Problem details =
All of the lines below need to be copied exactly, apart from the pictures.

Extracted information =

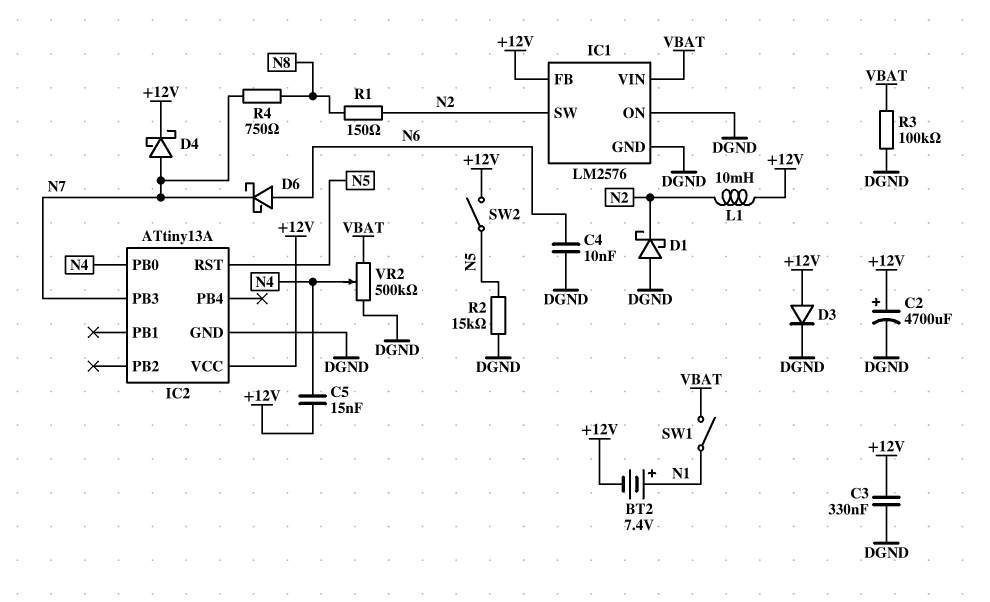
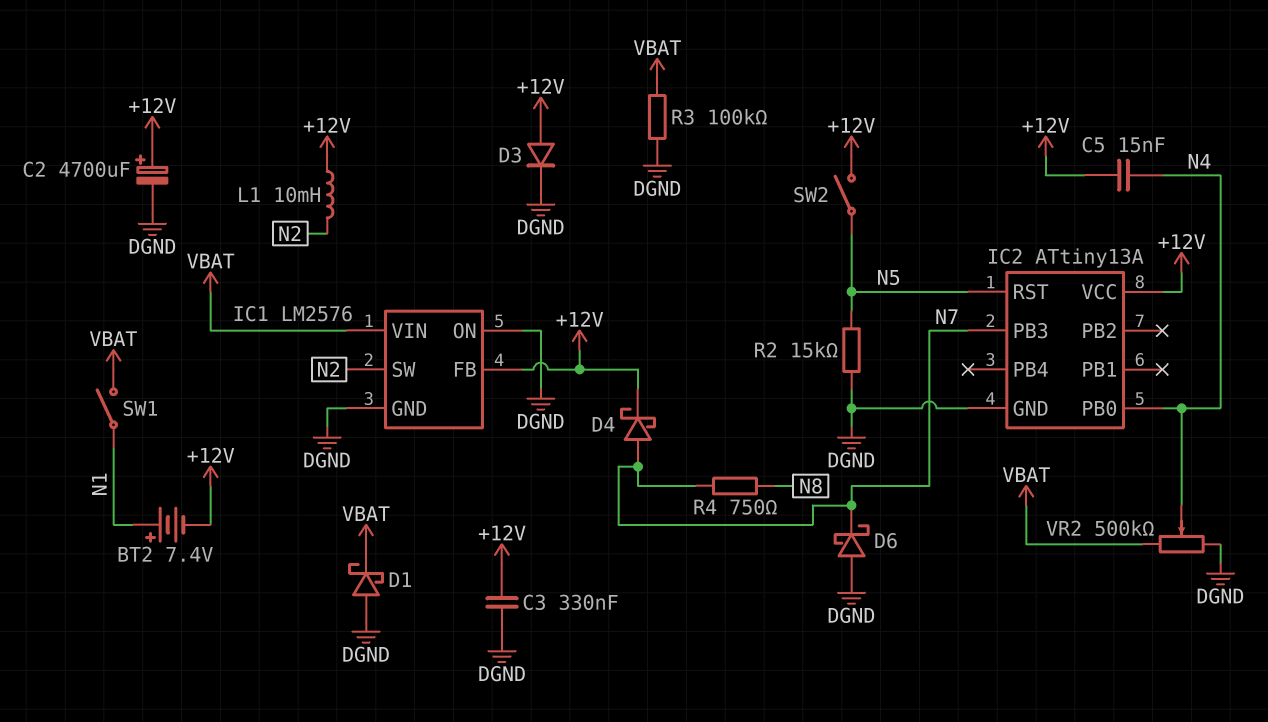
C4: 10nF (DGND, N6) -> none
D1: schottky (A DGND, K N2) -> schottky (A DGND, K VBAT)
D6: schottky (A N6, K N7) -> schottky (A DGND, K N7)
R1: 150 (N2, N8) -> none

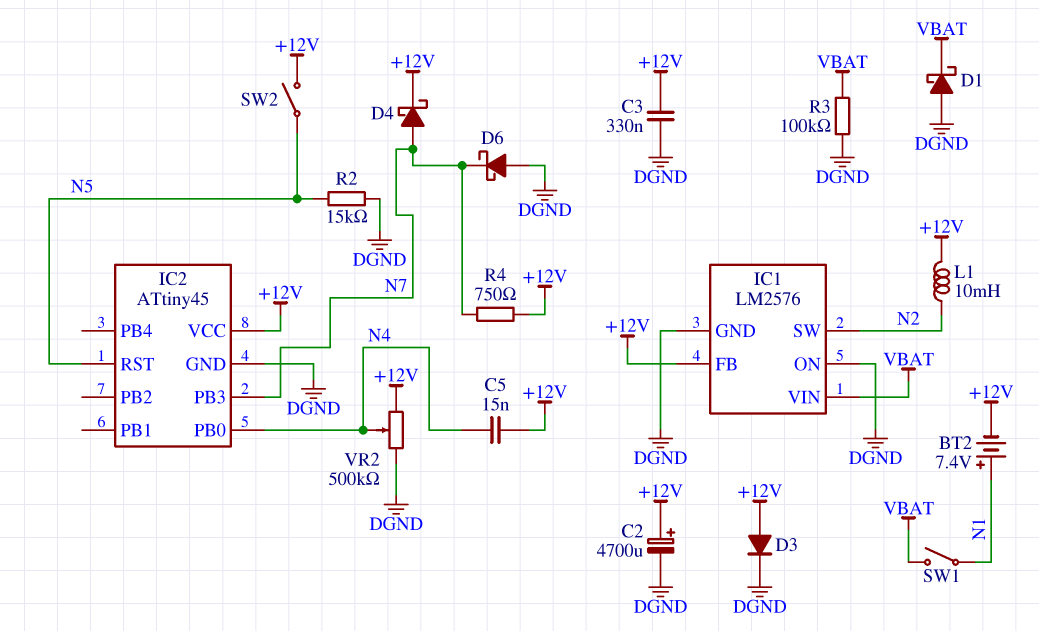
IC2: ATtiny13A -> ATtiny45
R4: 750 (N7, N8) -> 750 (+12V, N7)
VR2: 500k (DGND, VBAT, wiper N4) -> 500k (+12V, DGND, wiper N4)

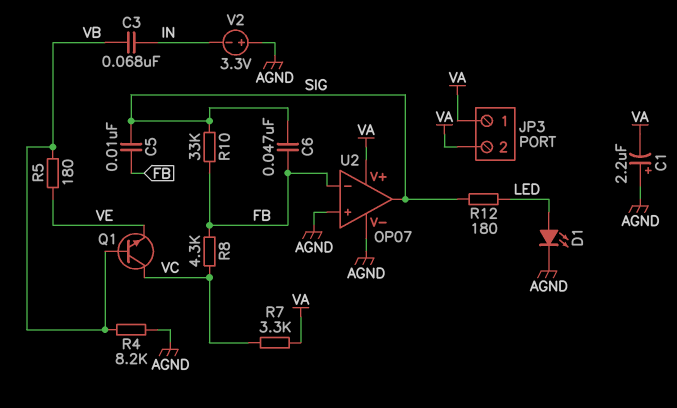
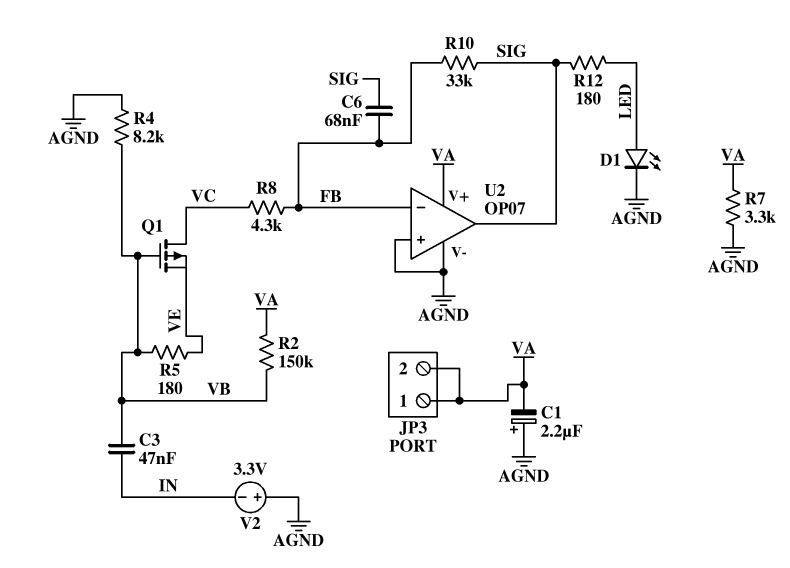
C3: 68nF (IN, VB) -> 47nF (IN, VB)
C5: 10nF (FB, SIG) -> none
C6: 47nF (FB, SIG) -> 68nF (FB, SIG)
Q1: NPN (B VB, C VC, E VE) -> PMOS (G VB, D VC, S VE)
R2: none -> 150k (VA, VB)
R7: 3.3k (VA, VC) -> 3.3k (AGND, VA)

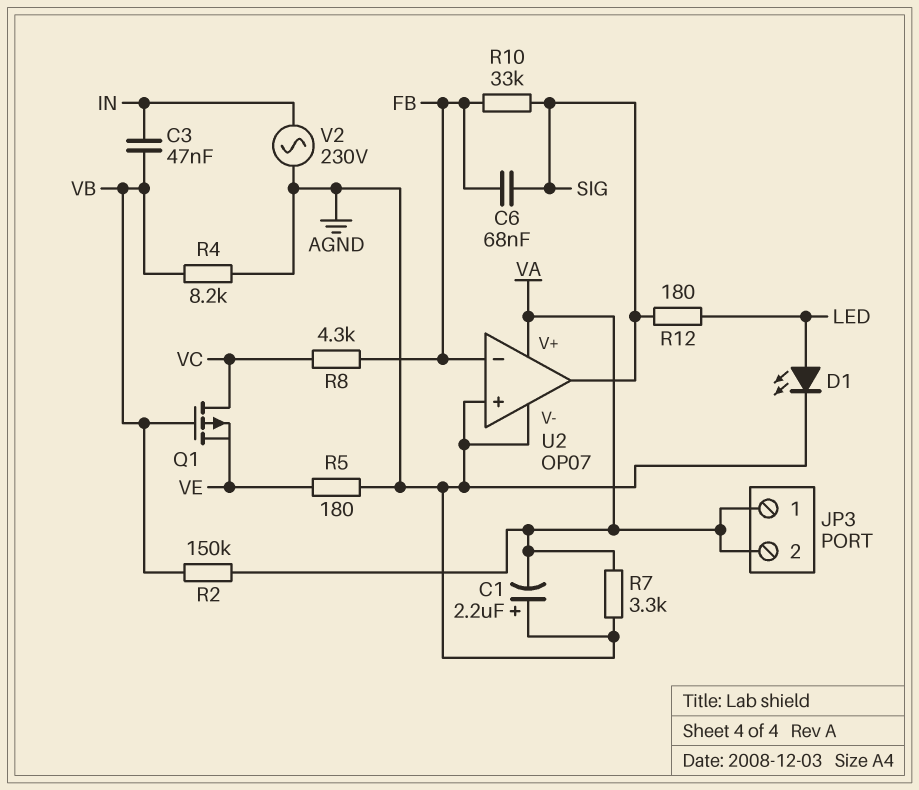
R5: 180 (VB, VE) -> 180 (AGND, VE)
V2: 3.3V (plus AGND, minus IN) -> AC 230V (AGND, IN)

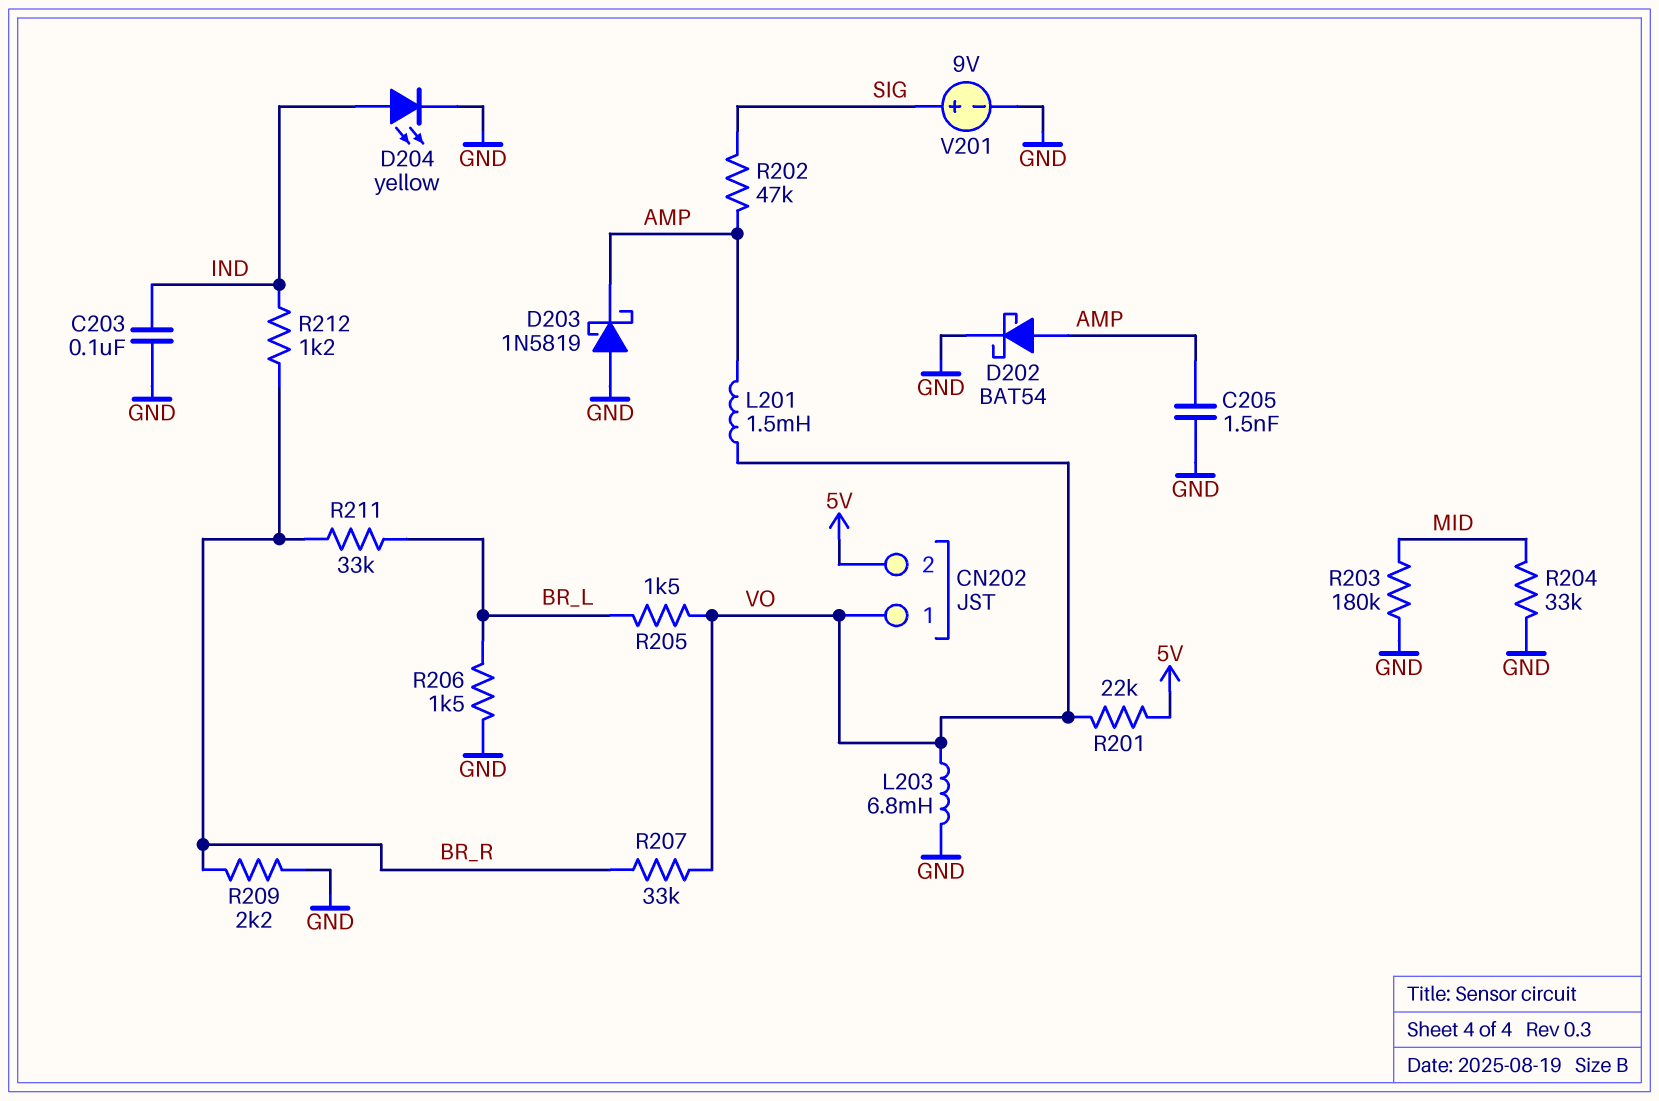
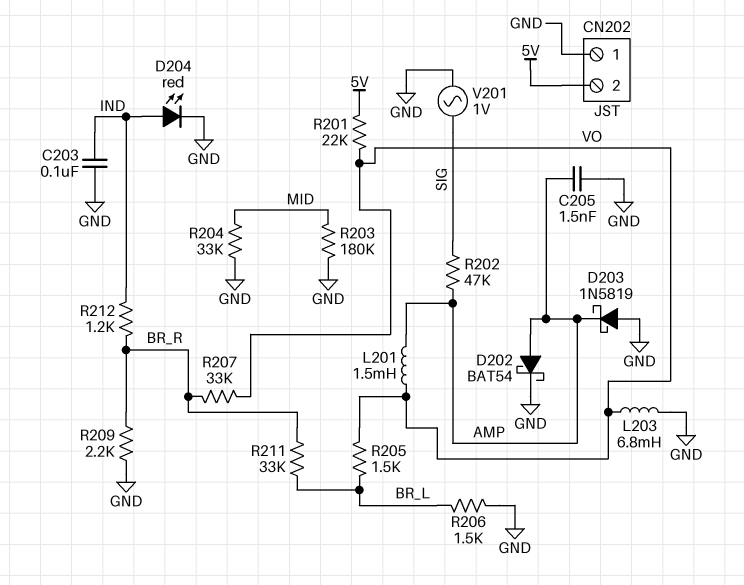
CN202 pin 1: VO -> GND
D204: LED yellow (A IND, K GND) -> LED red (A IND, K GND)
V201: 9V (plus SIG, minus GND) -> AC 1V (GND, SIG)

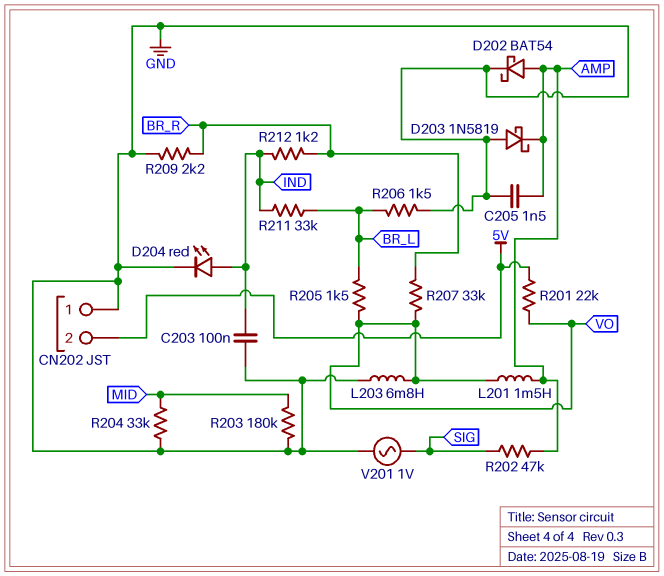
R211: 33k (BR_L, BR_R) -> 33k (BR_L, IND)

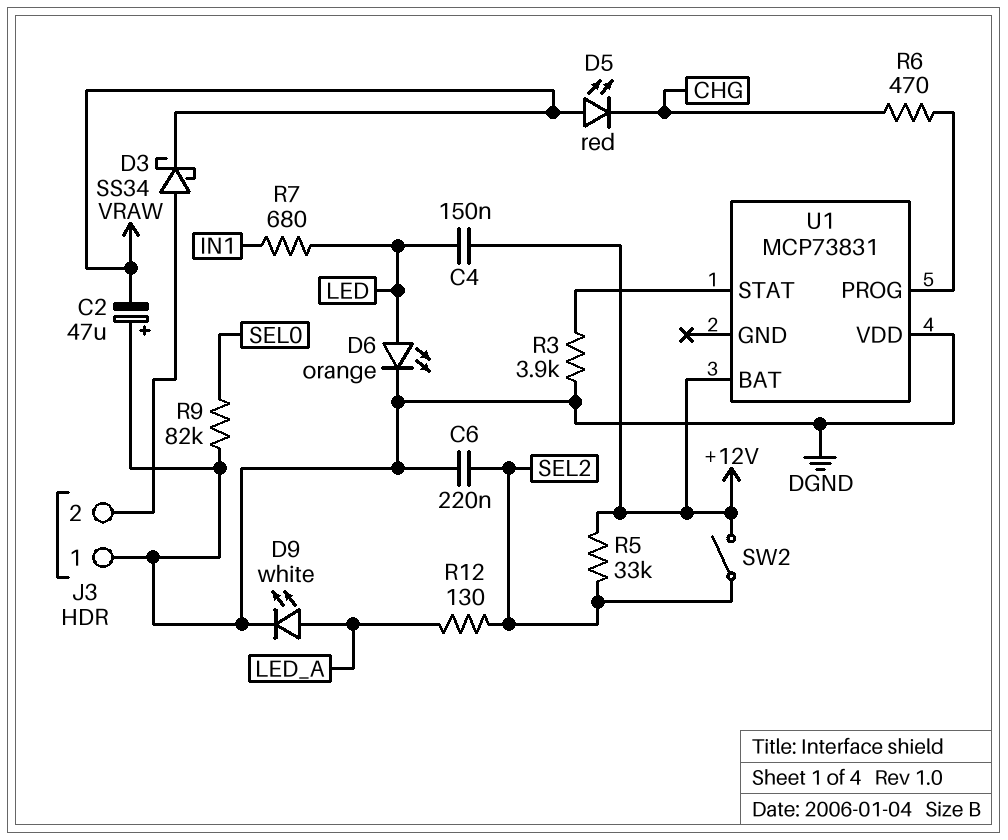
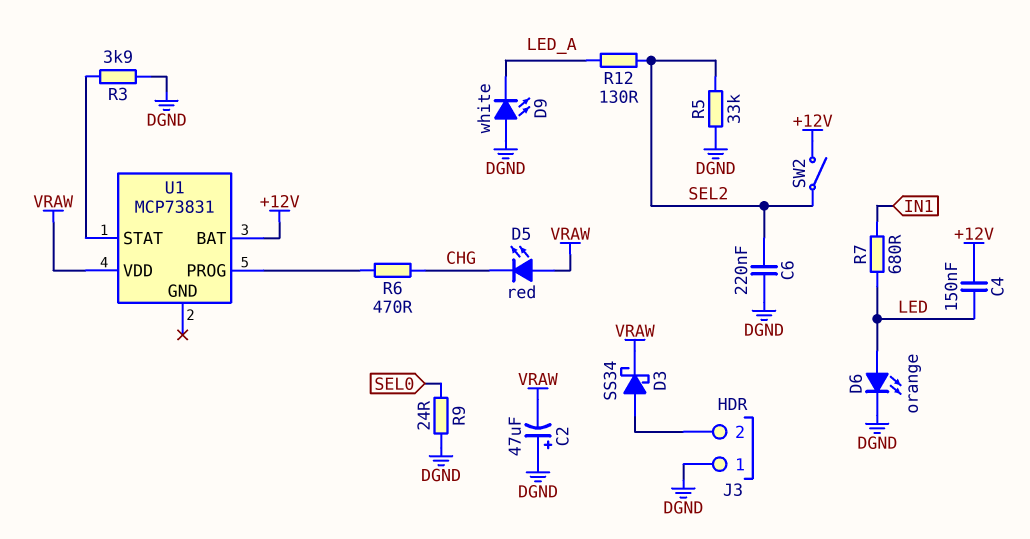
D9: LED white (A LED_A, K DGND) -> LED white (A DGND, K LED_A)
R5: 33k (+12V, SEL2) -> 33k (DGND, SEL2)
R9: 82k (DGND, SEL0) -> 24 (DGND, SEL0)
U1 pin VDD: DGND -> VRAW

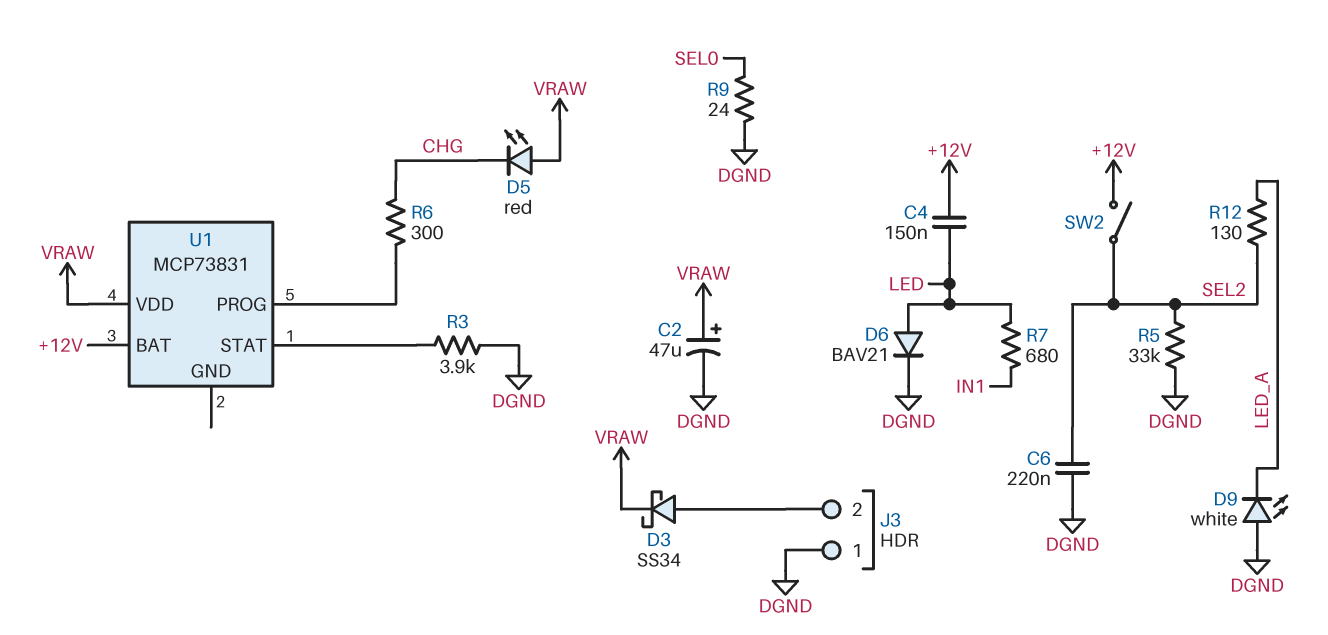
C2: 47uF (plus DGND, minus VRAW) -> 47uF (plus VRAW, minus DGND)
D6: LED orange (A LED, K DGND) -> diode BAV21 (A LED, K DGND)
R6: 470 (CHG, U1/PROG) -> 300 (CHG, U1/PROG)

Finished task =
C4: 10nF (DGND, N6) -> none
D1: schottky (A DGND, K N2) -> schottky (A DGND, K VBAT)
D6: schottky (A N6, K N7) -> schottky (A DGND, K N7)
R1: 150 (N2, N8) -> none

IC2: ATtiny13A -> ATtiny45
R4: 750 (N7, N8) -> 750 (+12V, N7)
VR2: 500k (DGND, VBAT, wiper N4) -> 500k (+12V, DGND, wiper N4)

C3: 68nF (IN, VB) -> 47nF (IN, VB)
C5: 10nF (FB, SIG) -> none
C6: 47nF (FB, SIG) -> 68nF (FB, SIG)
Q1: NPN (B VB, C VC, E VE) -> PMOS (G VB, D VC, S VE)
R2: none -> 150k (VA, VB)
R7: 3.3k (VA, VC) -> 3.3k (AGND, VA)

R5: 180 (VB, VE) -> 180 (AGND, VE)
V2: 3.3V (plus AGND, minus IN) -> AC 230V (AGND, IN)

CN202 pin 1: VO -> GND
D204: LED yellow (A IND, K GND) -> LED red (A IND, K GND)
V201: 9V (plus SIG, minus GND) -> AC 1V (GND, SIG)

R211: 33k (BR_L, BR_R) -> 33k (BR_L, IND)

D9: LED white (A LED_A, K DGND) -> LED white (A DGND, K LED_A)
R5: 33k (+12V, SEL2) -> 33k (DGND, SEL2)
R9: 82k (DGND, SEL0) -> 24 (DGND, SEL0)
U1 pin VDD: DGND -> VRAW

C2: 47uF (plus DGND, minus VRAW) -> 47uF (plus VRAW, minus DGND)
D6: LED orange (A LED, K DGND) -> diode BAV21 (A LED, K DGND)
R6: 470 (CHG, U1/PROG) -> 300 (CHG, U1/PROG)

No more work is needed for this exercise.